→ SOURCE MATERIAL:
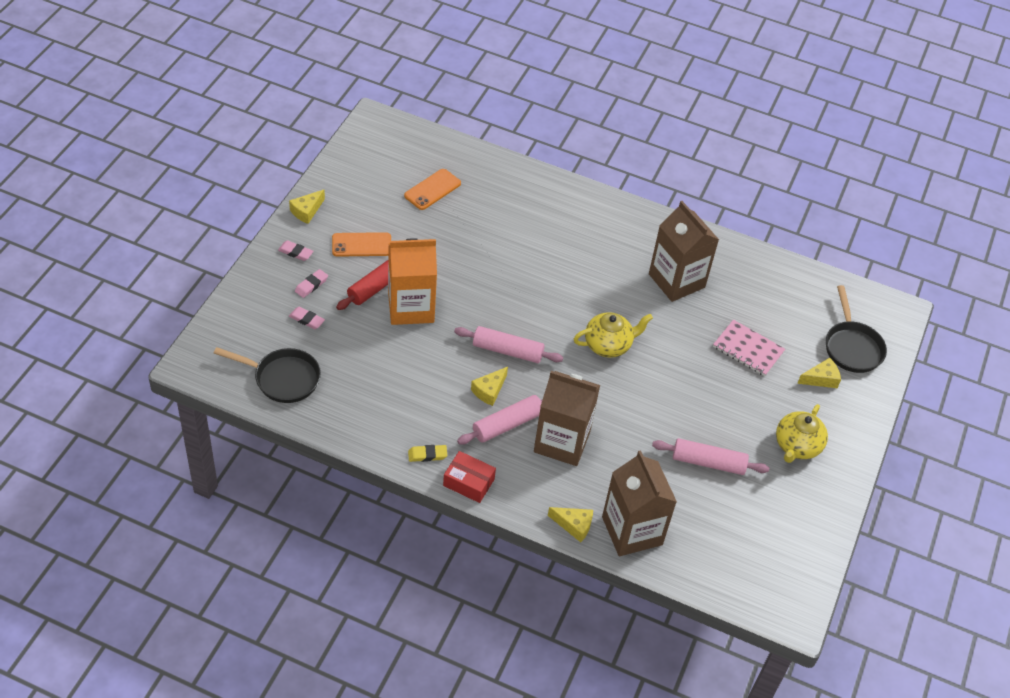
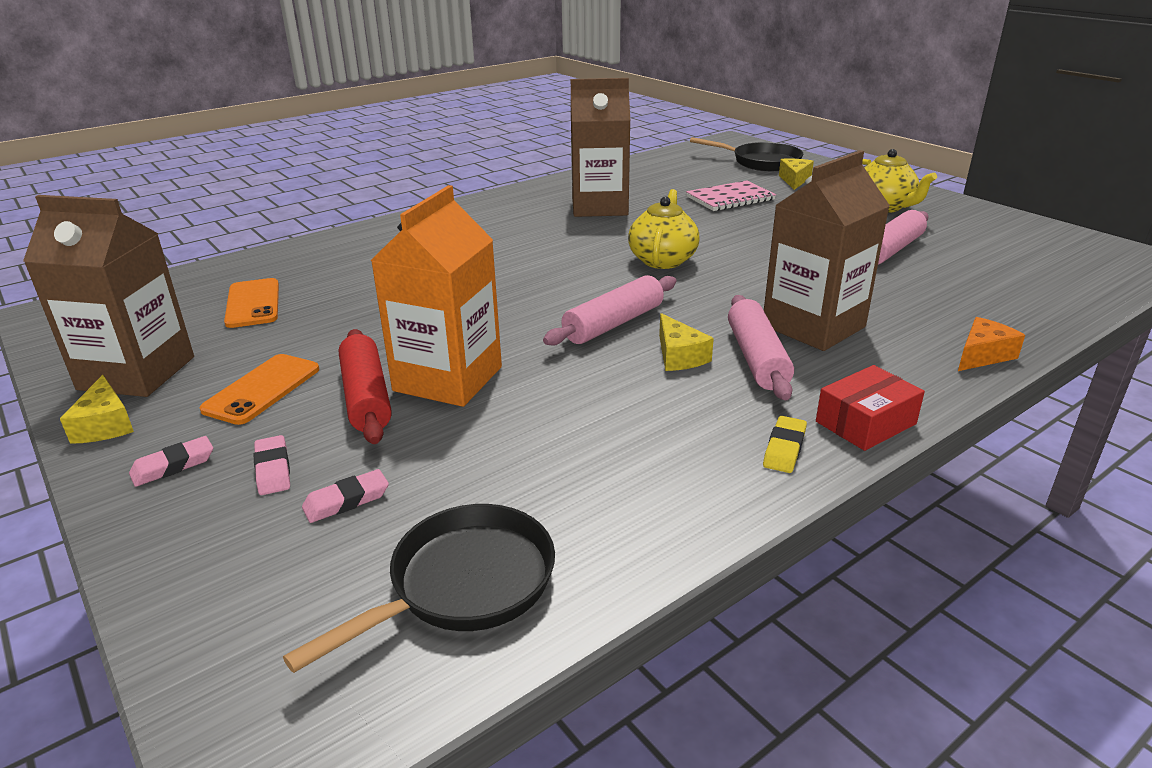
camera: 55 degrees left, 20 degrees down
yellow cheese [548,507,593,542] -> orange cheese [958,317,1025,371]
brown carton [602,450,677,556] -> brown carton moved to [23,195,194,397]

→ TASK TO COMPLETE: Leave the pictures out and transcribe the remaining material exactly.

→ EXPECTED OUTPUT:
camera: 55 degrees left, 20 degrees down
yellow cheese [548,507,593,542] -> orange cheese [958,317,1025,371]
brown carton [602,450,677,556] -> brown carton moved to [23,195,194,397]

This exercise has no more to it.